[[ Study material, beginning ]]

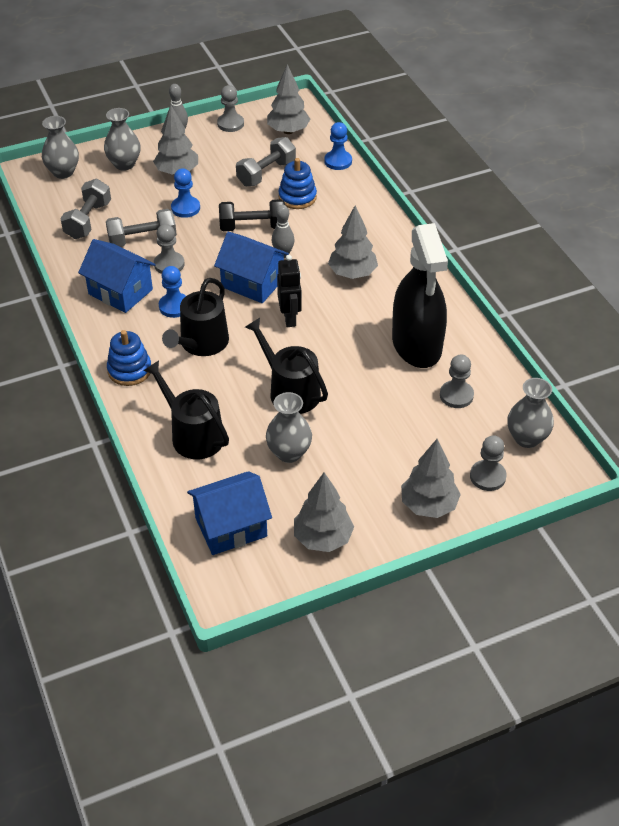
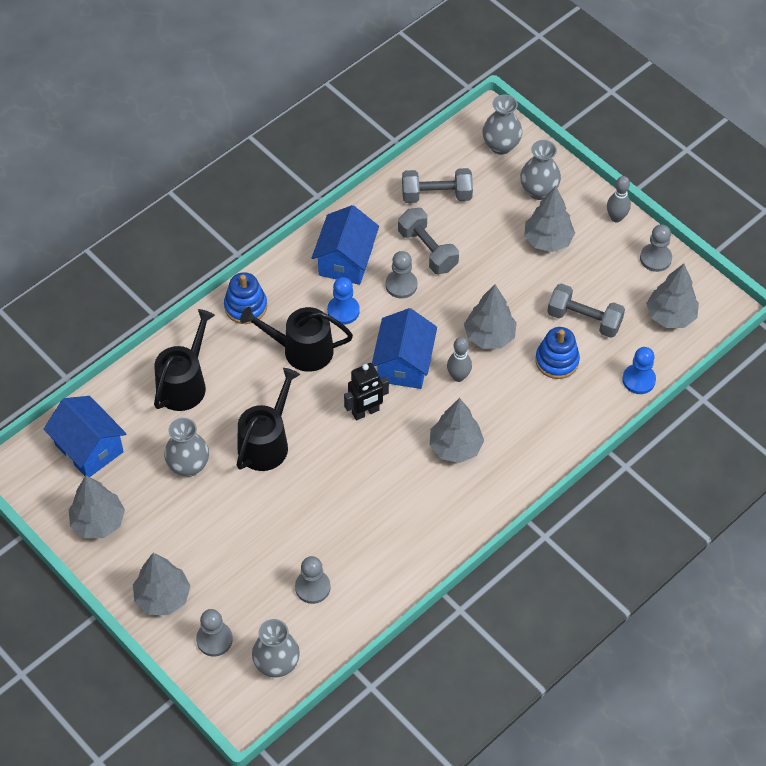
camera: 70 degrees right, 10 degrees up
(185, 208) = (492, 268): blue pawn -> none
(252, 227) = (489, 336): black dumbbell -> grey tree
(416, 345) = (371, 534): black spray bottle -> none

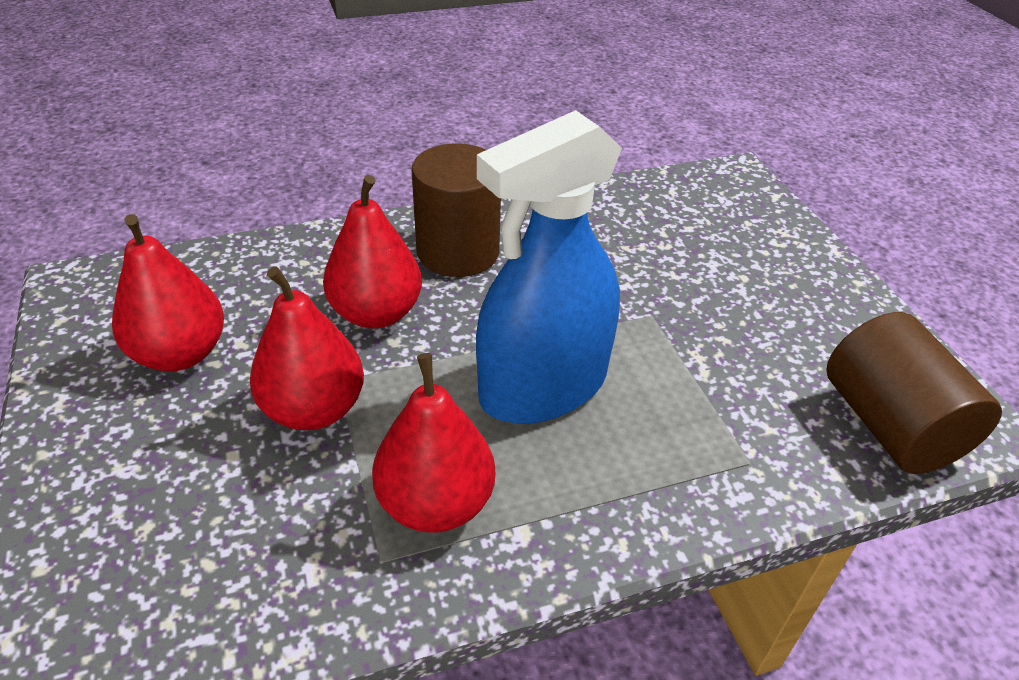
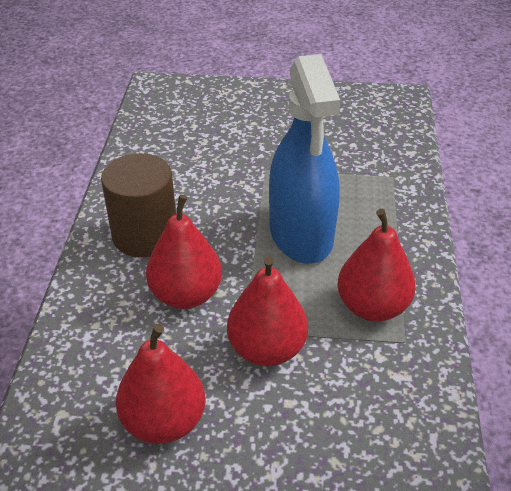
camera: 65 degrees left, 0 degrees up
(890, 425) = (389, 122): brown cylinder -> none

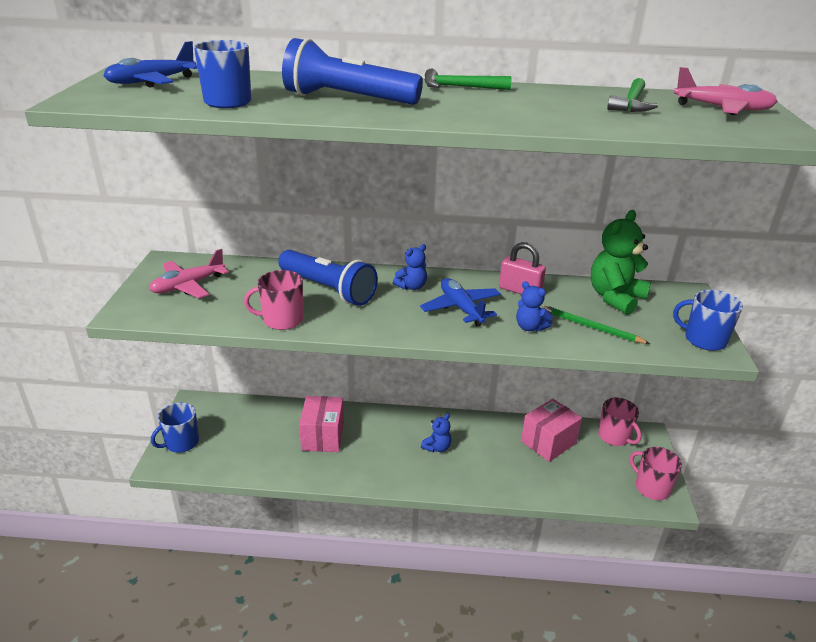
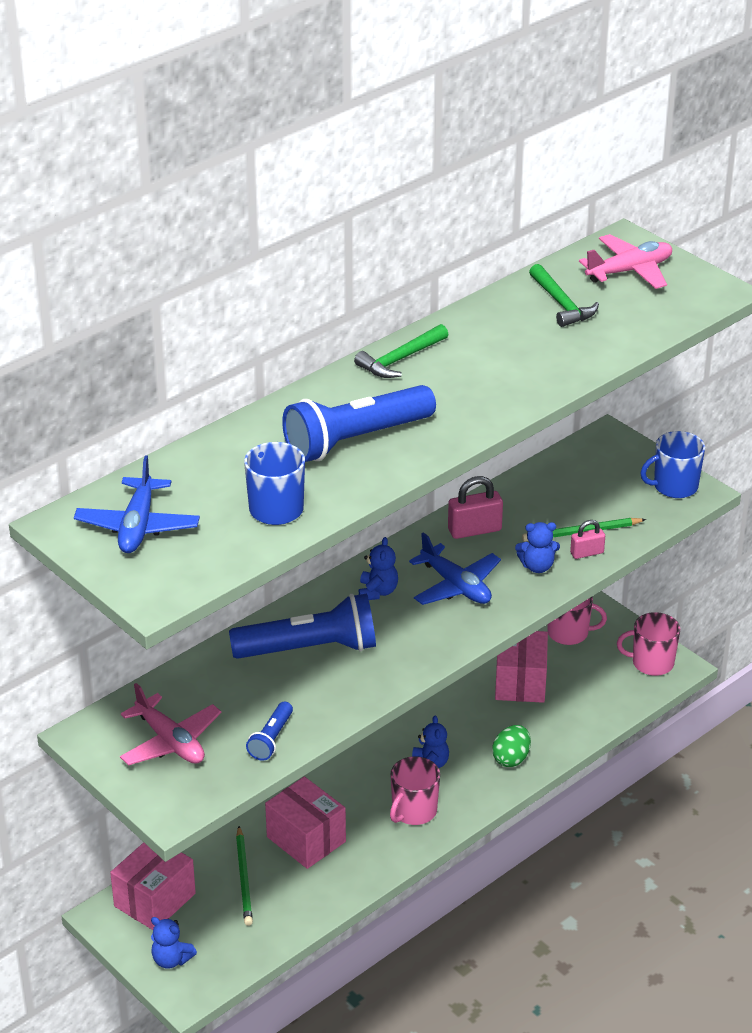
camera: 45 degrees left, 5 degrees up
(181, 443) = (171, 959): blue mug -> blue teddy bear
(188, 286) = (170, 741): pink plane -> pink plane turned 45 degrees counterclockwise
(220, 411) = (155, 900): none -> pink box
(229, 314) = (271, 739): none -> blue flashlight
(268, 432) = (244, 878): none -> green pencil
(282, 320) = (328, 709): pink mug -> pink mug (413, 811)
(461, 308) = (456, 586): blue plane -> blue plane turned 150 degrees counterclockwise
(487, 477) = (511, 758): none -> green egg
(577, 339) = (587, 553): none -> pink padlock
(615, 298) = (559, 484): green teddy bear -> none

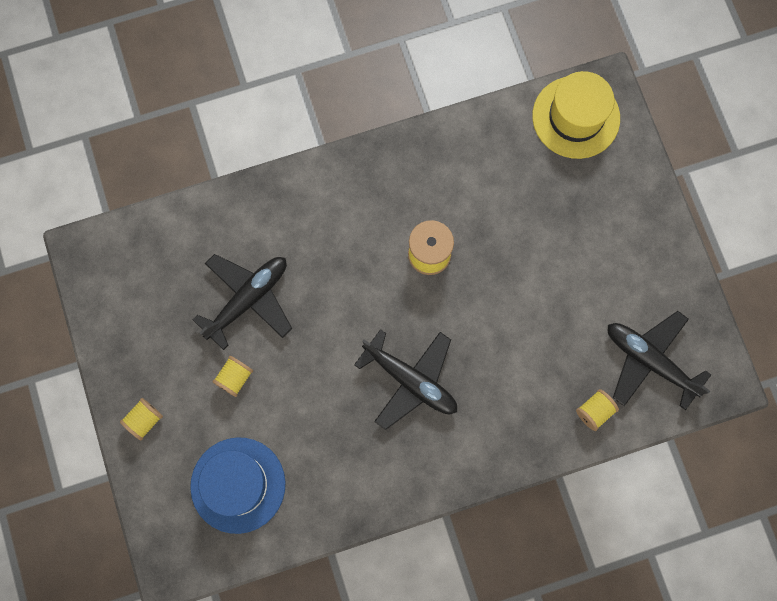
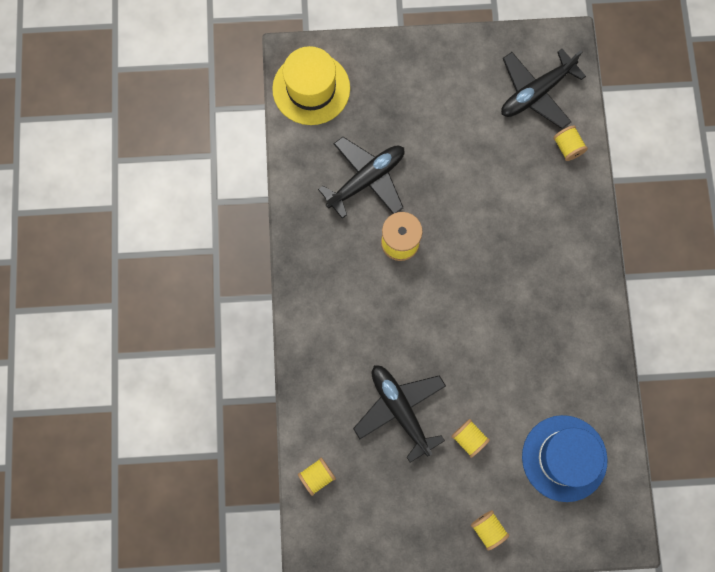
camera: 75 degrees left, 0 degrees up
(160, 234) = (317, 476): none -> yellow spool
(410, 380) = (507, 287): black plane -> black plane (366, 180)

[[ Study material, end ]]

Required action. Once the pictures are dropped, set down everything else in the records exactly.

Result for this task.
camera: 70 degrees right, 10 degrees up
(185, 208) = (492, 268): blue pawn -> none
(252, 227) = (489, 336): black dumbbell -> grey tree
(416, 345) = (371, 534): black spray bottle -> none

camera: 65 degrees left, 0 degrees up
(890, 425) = (389, 122): brown cylinder -> none

camera: 45 degrees left, 5 degrees up
(181, 443) = (171, 959): blue mug -> blue teddy bear
(188, 286) = (170, 741): pink plane -> pink plane turned 45 degrees counterclockwise
(220, 411) = (155, 900): none -> pink box
(229, 314) = (271, 739): none -> blue flashlight
(268, 432) = (244, 878): none -> green pencil
(282, 320) = (328, 709): pink mug -> pink mug (413, 811)
(461, 308) = (456, 586): blue plane -> blue plane turned 150 degrees counterclockwise
(487, 477) = (511, 758): none -> green egg
(577, 339) = (587, 553): none -> pink padlock
(615, 298) = (559, 484): green teddy bear -> none

camera: 75 degrees left, 0 degrees up
(160, 234) = (317, 476): none -> yellow spool
(410, 380) = (507, 287): black plane -> black plane (366, 180)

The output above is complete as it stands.